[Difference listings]
BEGIN
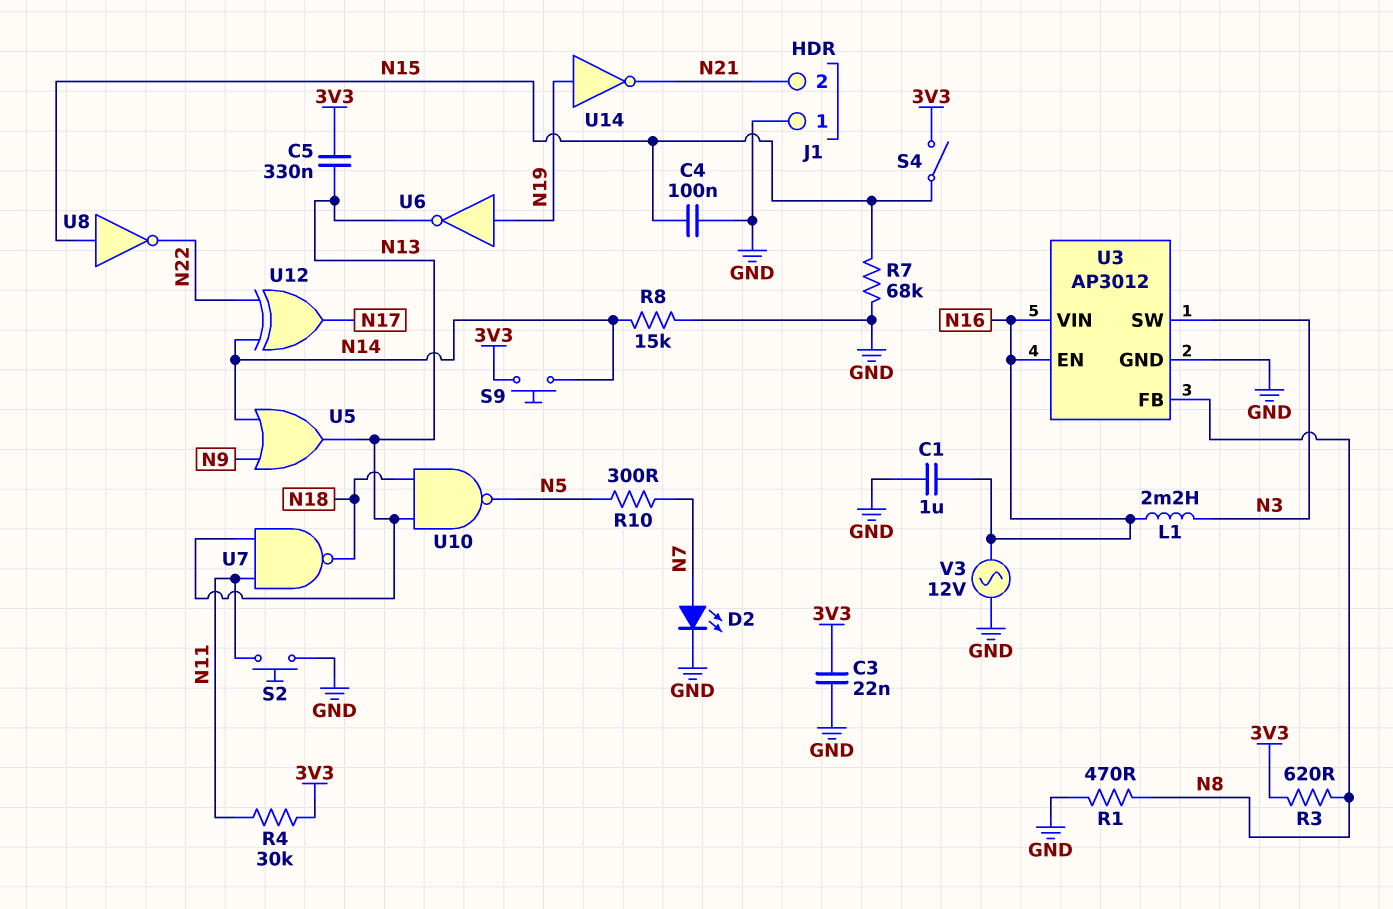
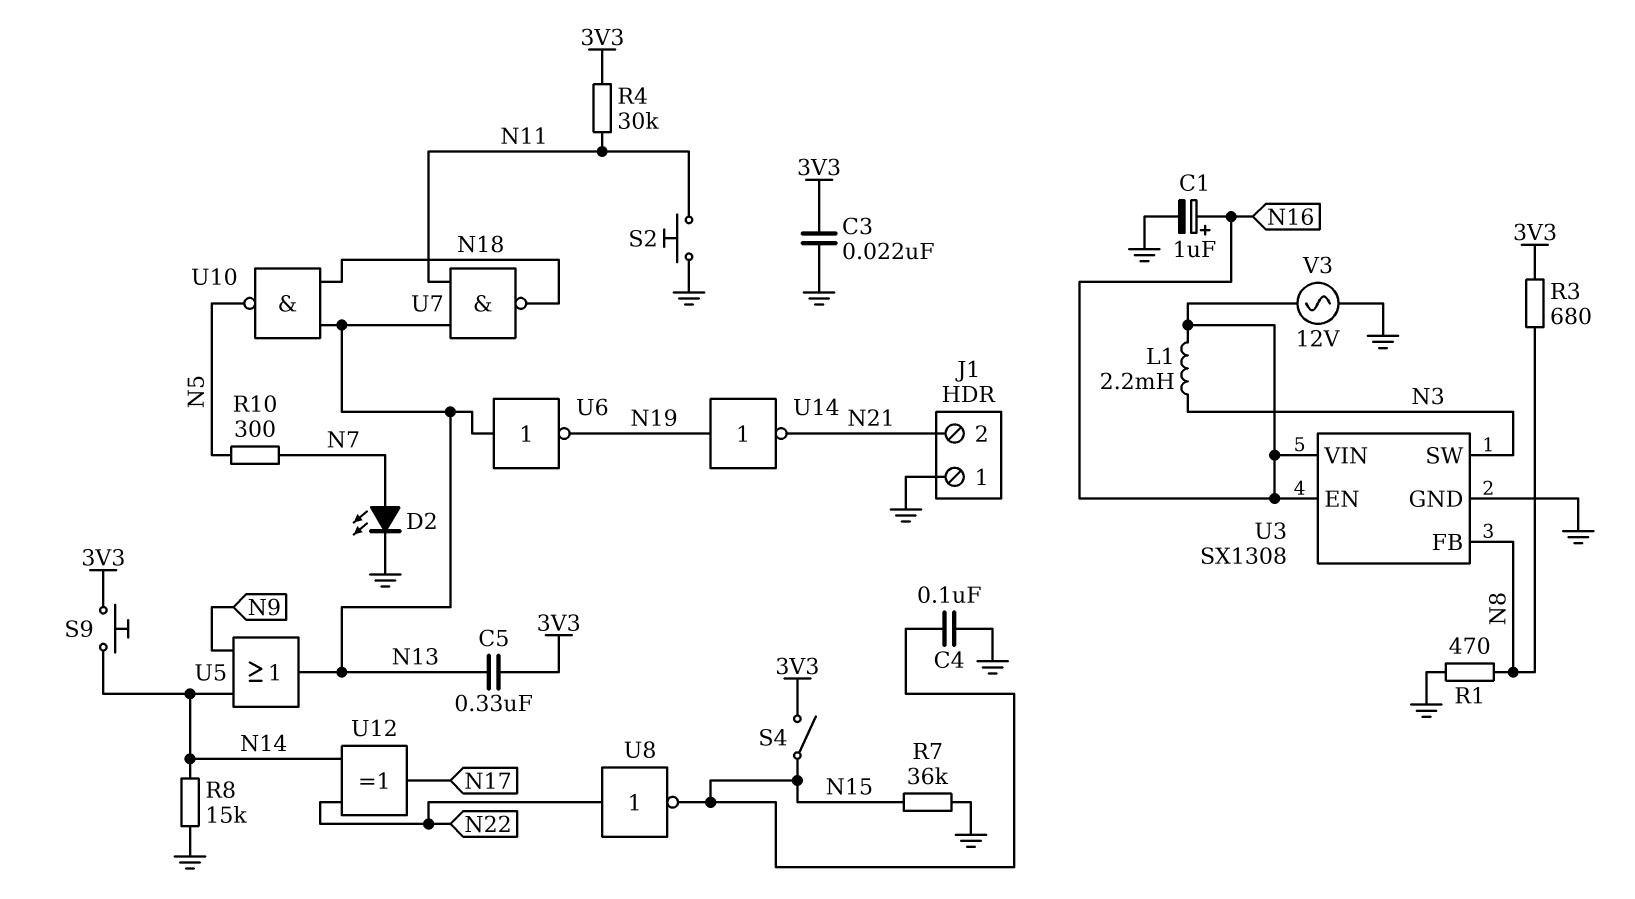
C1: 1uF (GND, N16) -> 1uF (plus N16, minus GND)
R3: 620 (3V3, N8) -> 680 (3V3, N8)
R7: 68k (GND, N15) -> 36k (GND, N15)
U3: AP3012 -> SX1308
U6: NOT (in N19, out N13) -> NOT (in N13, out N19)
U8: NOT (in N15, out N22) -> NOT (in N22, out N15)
END
BEGIN
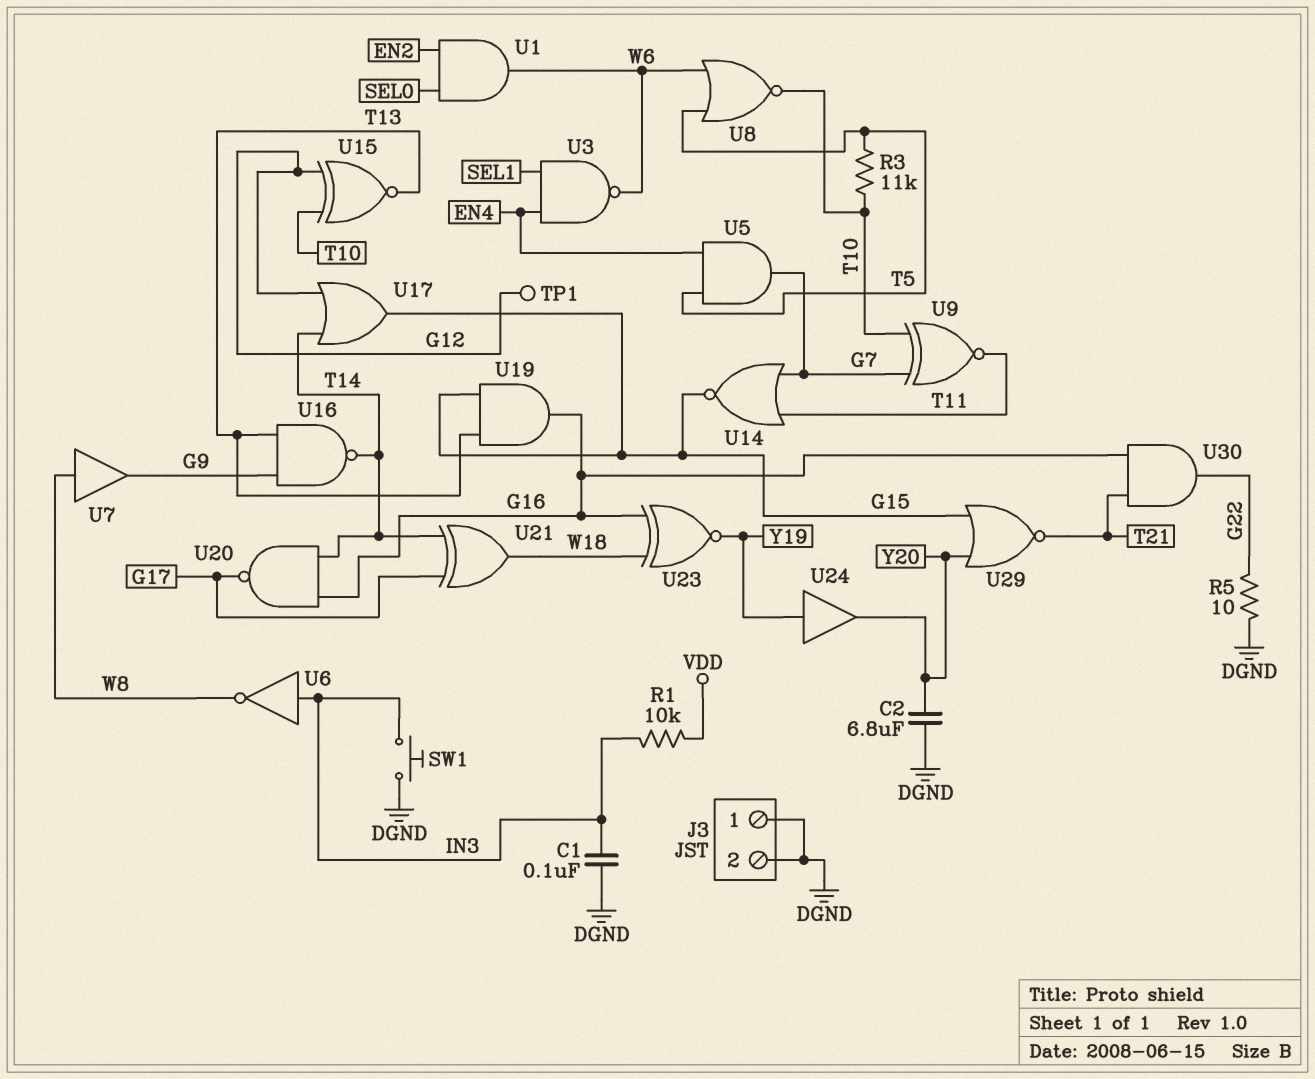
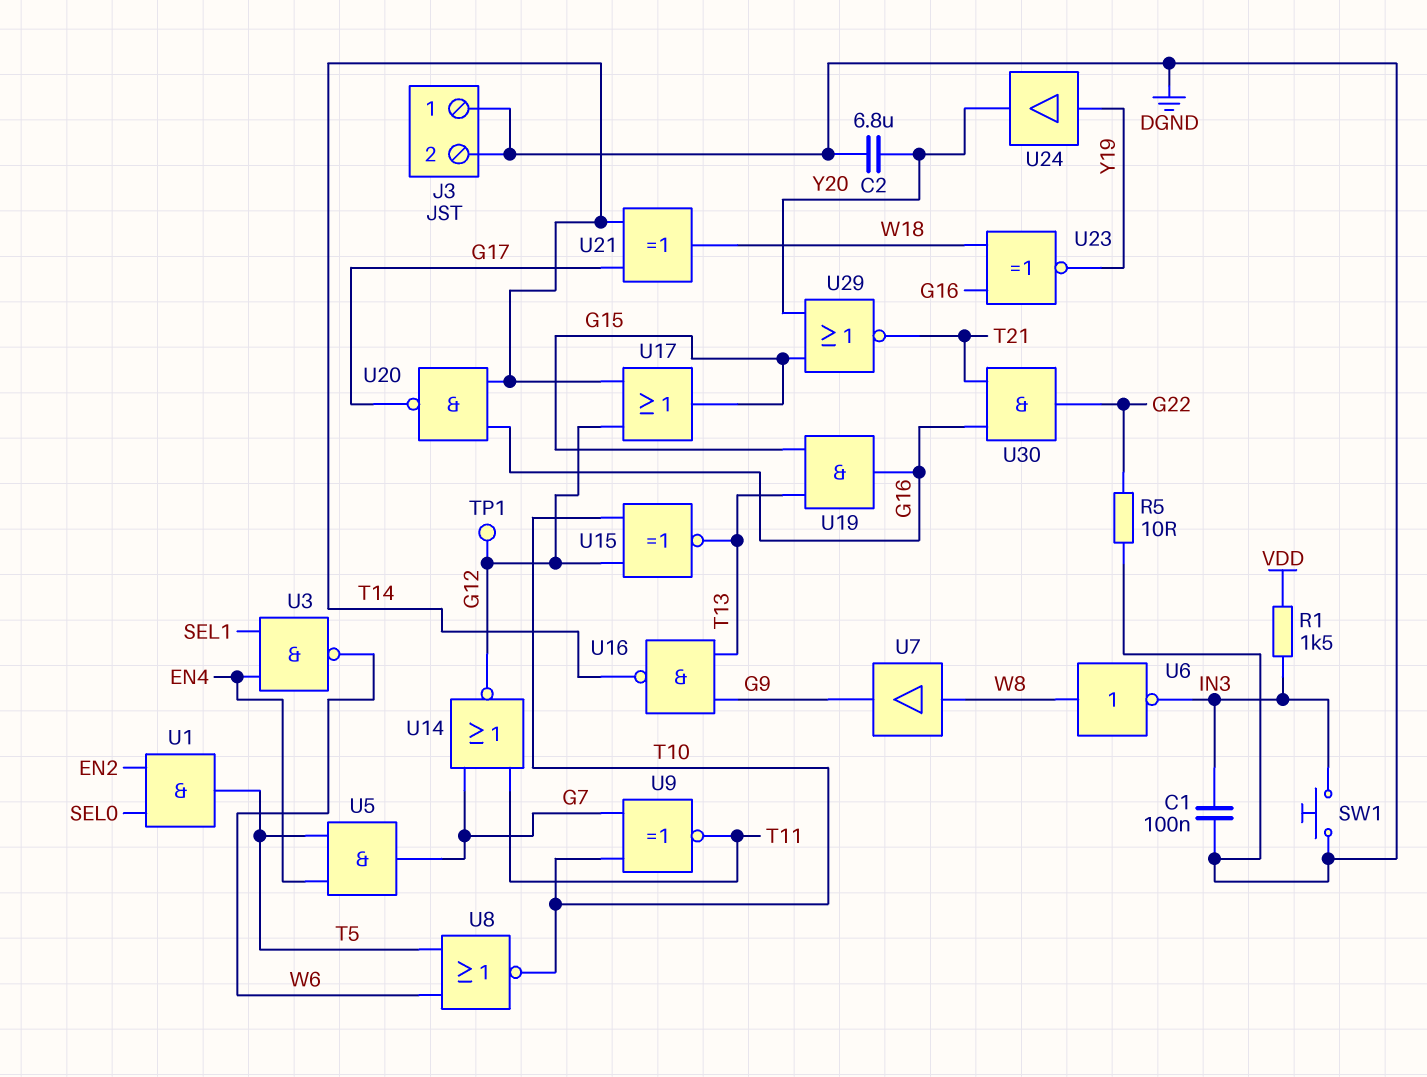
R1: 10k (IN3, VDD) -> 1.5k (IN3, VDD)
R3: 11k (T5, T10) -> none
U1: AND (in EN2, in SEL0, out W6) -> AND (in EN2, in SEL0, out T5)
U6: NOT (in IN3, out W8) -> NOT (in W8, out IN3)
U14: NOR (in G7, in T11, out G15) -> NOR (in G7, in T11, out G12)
END
EXERCISE OBJECTIVE: Your answer should consist only of the lines above between the line holding "U6: NOT (in IN3, out" and the line holding "U14: NOR (in", inclusive, each transcribed exactly.

TASK RESPONSE:
U6: NOT (in IN3, out W8) -> NOT (in W8, out IN3)
U14: NOR (in G7, in T11, out G15) -> NOR (in G7, in T11, out G12)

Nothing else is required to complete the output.